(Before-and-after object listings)
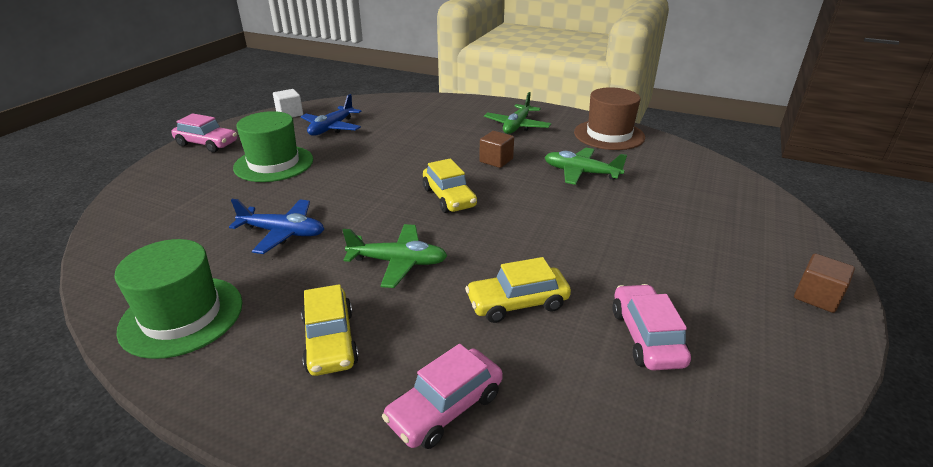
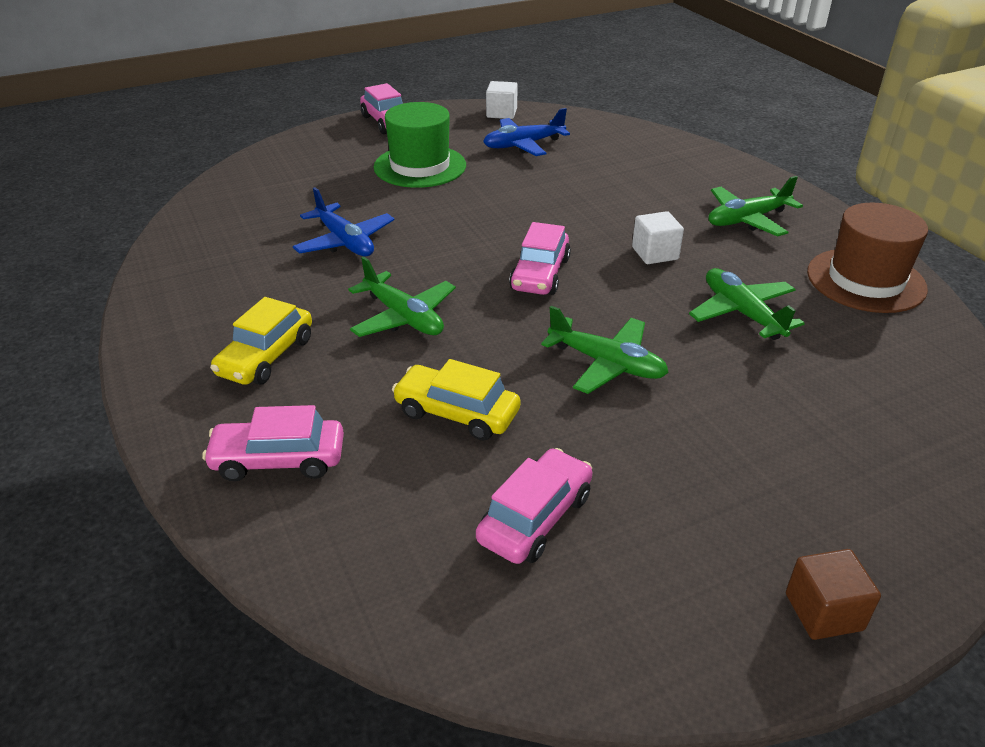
camera: 40 degrees right, 5 degrees up
green hat [114,239,243,359] -> none
yellow car [423,158,477,213] -> pink car [509,222,571,295]
brown cube [479,131,514,168] -> white cube [632,211,684,264]
none -> green plane [541,306,669,394]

> [How to complete this task] Pictures aside, every entry above must be repeated exactly.

> [The completed task]
camera: 40 degrees right, 5 degrees up
green hat [114,239,243,359] -> none
yellow car [423,158,477,213] -> pink car [509,222,571,295]
brown cube [479,131,514,168] -> white cube [632,211,684,264]
none -> green plane [541,306,669,394]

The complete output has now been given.